# Work to be completed
From the records below, take each line where the string "pink" shows up and copy it.

[Records from a data collection]
.....

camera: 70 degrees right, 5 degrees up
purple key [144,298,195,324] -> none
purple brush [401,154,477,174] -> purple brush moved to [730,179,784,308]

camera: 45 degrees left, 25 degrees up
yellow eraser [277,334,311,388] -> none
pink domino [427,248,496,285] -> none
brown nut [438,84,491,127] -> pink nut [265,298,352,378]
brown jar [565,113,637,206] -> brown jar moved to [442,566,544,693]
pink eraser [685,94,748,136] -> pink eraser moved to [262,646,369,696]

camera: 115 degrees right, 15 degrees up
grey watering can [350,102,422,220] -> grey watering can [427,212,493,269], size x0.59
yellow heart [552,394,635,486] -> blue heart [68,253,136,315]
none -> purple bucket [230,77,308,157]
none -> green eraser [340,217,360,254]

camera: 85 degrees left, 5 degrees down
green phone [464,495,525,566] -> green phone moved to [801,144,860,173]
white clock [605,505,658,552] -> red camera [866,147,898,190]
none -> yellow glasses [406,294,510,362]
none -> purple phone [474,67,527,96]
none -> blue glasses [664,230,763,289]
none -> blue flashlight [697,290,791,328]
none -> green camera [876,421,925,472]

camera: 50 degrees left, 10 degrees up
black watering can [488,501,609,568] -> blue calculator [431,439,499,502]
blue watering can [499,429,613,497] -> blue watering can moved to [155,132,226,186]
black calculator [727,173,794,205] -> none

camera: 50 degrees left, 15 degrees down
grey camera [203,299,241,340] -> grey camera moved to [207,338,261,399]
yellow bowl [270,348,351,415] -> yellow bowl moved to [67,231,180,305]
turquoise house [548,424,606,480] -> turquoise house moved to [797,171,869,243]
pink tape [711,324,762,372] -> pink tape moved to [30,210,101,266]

.....

# Task solution
pink domino [427,248,496,285] -> none
brown nut [438,84,491,127] -> pink nut [265,298,352,378]
pink eraser [685,94,748,136] -> pink eraser moved to [262,646,369,696]
pink tape [711,324,762,372] -> pink tape moved to [30,210,101,266]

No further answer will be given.